**Work to be completed**
Would you repeat the data below exactly, taking out the images?

Edit difference data
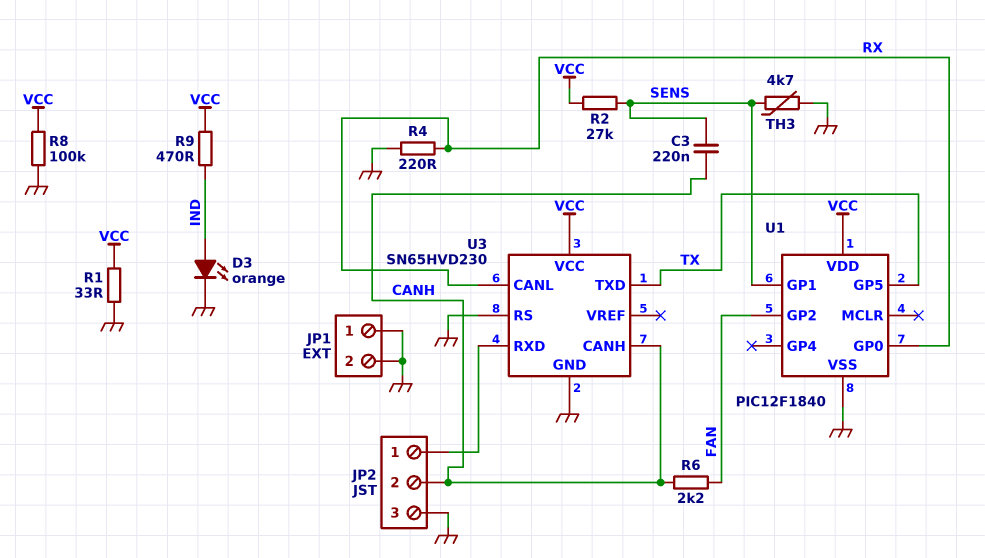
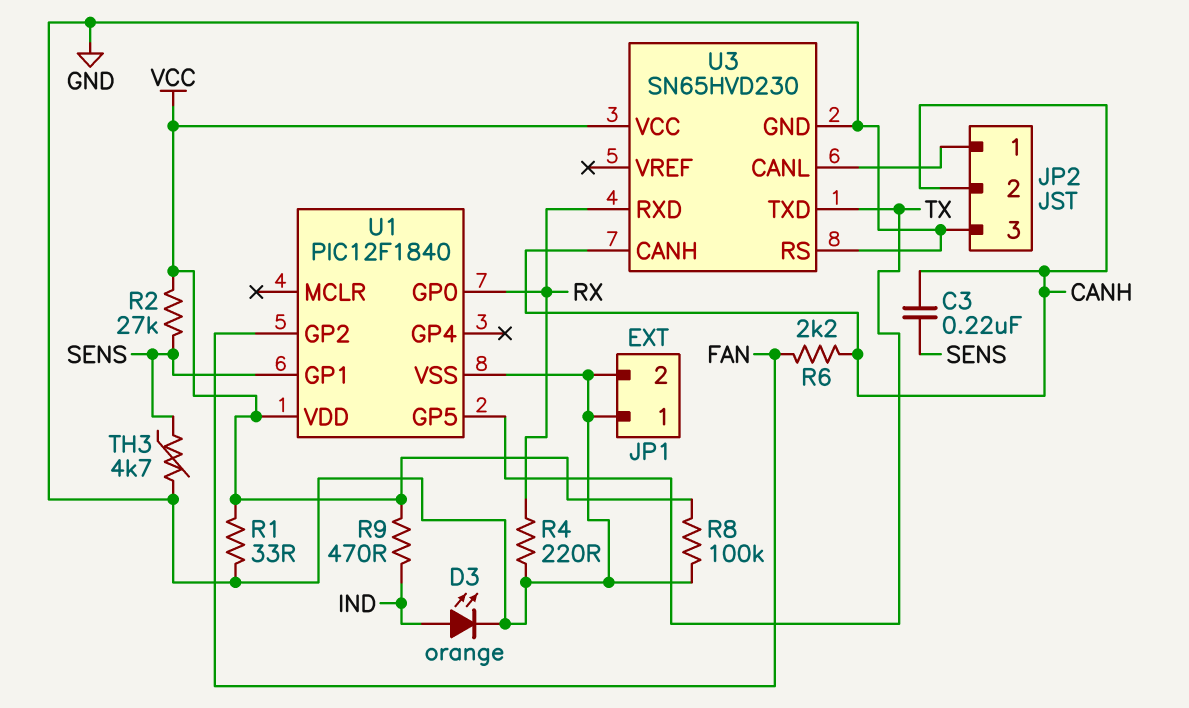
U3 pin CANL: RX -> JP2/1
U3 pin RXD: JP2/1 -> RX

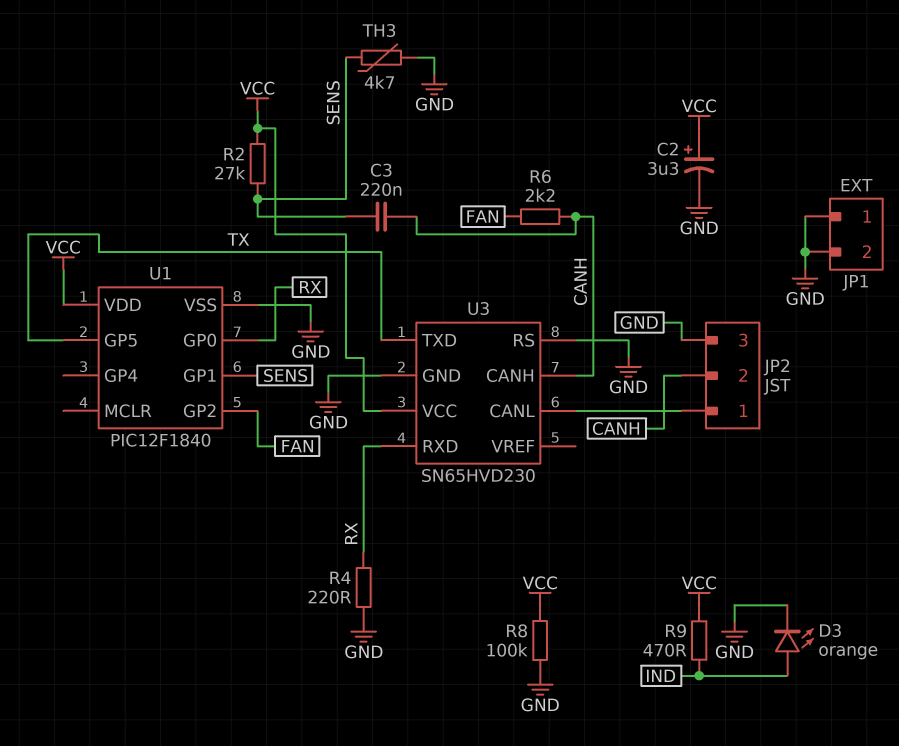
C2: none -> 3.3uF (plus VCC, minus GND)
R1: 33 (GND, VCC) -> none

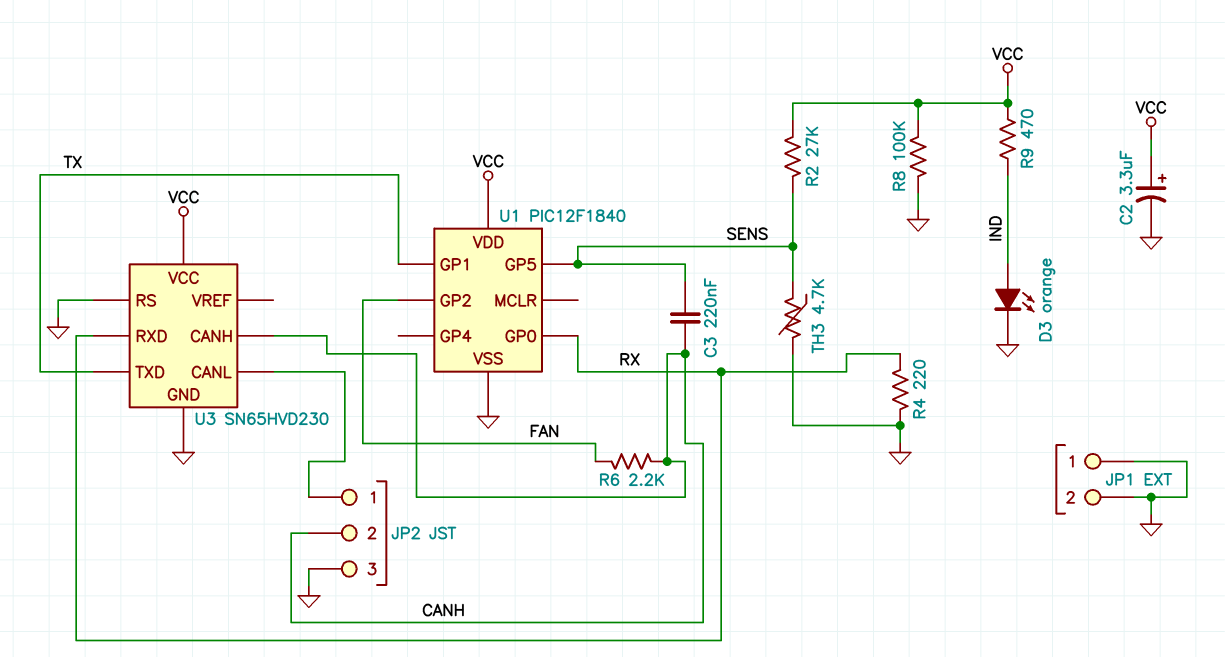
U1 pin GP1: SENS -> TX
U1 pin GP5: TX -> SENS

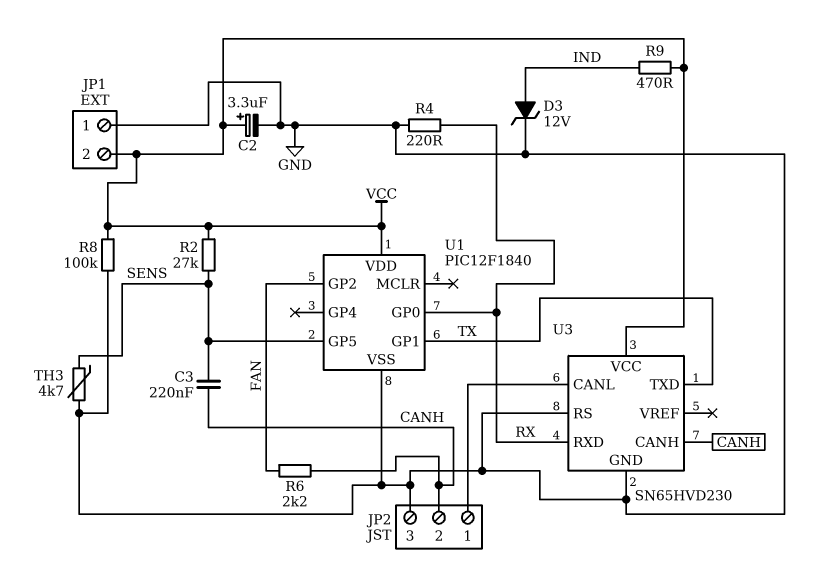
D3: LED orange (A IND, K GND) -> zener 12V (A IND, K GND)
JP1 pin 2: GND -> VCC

**Output for this exercise**
U3 pin CANL: RX -> JP2/1
U3 pin RXD: JP2/1 -> RX

C2: none -> 3.3uF (plus VCC, minus GND)
R1: 33 (GND, VCC) -> none

U1 pin GP1: SENS -> TX
U1 pin GP5: TX -> SENS

D3: LED orange (A IND, K GND) -> zener 12V (A IND, K GND)
JP1 pin 2: GND -> VCC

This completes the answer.